*WHAT THE TASK REQUIRES*. Look through the entries below and extract exactly the lines from the one containing "- op: exchanged" through the one containing "in_second: [331, 150, 369, 188]", ends included.

*THE DATA*.
• • • • •

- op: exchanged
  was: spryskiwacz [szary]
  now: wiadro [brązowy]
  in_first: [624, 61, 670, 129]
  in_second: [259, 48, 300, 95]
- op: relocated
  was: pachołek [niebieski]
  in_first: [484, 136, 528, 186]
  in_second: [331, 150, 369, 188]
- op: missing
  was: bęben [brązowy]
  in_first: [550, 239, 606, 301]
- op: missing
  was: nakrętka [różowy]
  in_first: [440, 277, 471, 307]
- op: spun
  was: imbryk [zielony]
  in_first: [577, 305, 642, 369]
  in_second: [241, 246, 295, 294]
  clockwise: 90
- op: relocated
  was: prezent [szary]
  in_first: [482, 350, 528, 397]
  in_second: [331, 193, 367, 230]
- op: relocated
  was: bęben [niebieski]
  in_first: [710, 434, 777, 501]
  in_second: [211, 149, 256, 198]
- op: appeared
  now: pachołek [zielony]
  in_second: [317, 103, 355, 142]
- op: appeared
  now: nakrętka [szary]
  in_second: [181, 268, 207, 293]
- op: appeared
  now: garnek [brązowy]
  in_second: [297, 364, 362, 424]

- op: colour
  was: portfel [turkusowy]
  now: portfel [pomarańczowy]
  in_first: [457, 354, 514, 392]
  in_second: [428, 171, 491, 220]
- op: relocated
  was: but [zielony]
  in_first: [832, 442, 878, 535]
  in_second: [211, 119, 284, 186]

• • • • •

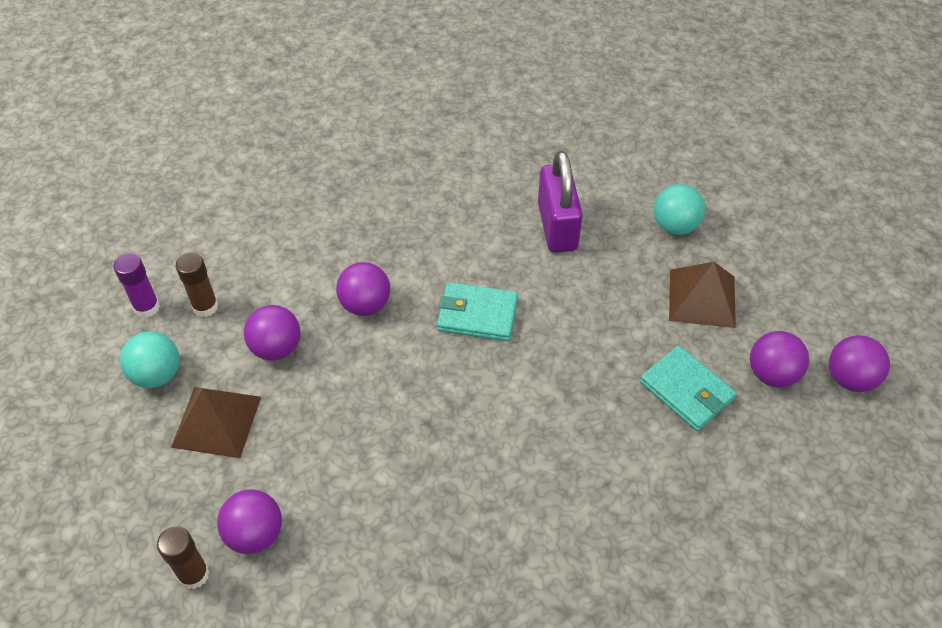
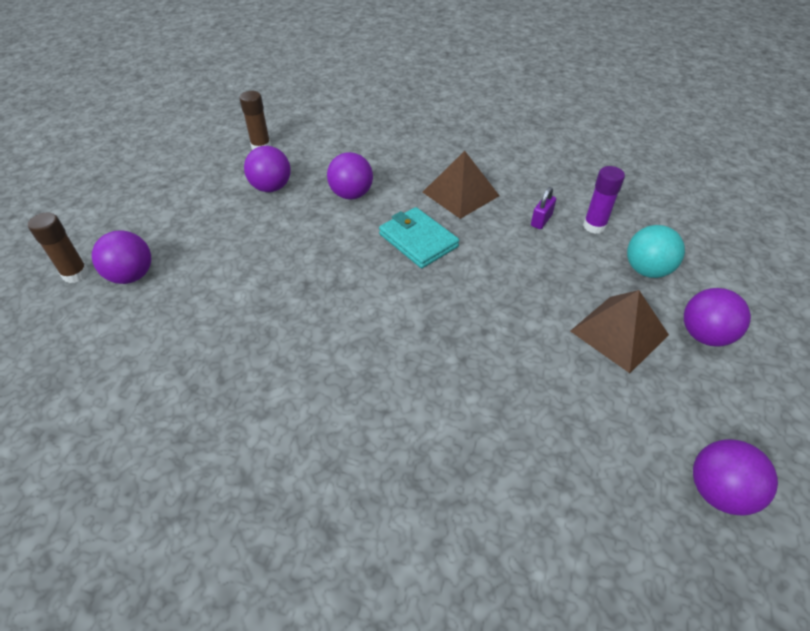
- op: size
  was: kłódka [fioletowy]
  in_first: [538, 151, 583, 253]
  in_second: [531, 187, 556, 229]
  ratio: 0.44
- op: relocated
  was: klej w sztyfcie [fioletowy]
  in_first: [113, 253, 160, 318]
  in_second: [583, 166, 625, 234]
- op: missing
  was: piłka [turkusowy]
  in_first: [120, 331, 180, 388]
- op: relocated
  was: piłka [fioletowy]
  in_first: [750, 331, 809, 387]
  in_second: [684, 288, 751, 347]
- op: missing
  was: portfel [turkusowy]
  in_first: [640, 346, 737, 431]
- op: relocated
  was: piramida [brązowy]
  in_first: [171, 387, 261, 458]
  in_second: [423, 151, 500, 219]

• • • • •

*EXERCISE RESULT*.
- op: exchanged
  was: spryskiwacz [szary]
  now: wiadro [brązowy]
  in_first: [624, 61, 670, 129]
  in_second: [259, 48, 300, 95]
- op: relocated
  was: pachołek [niebieski]
  in_first: [484, 136, 528, 186]
  in_second: [331, 150, 369, 188]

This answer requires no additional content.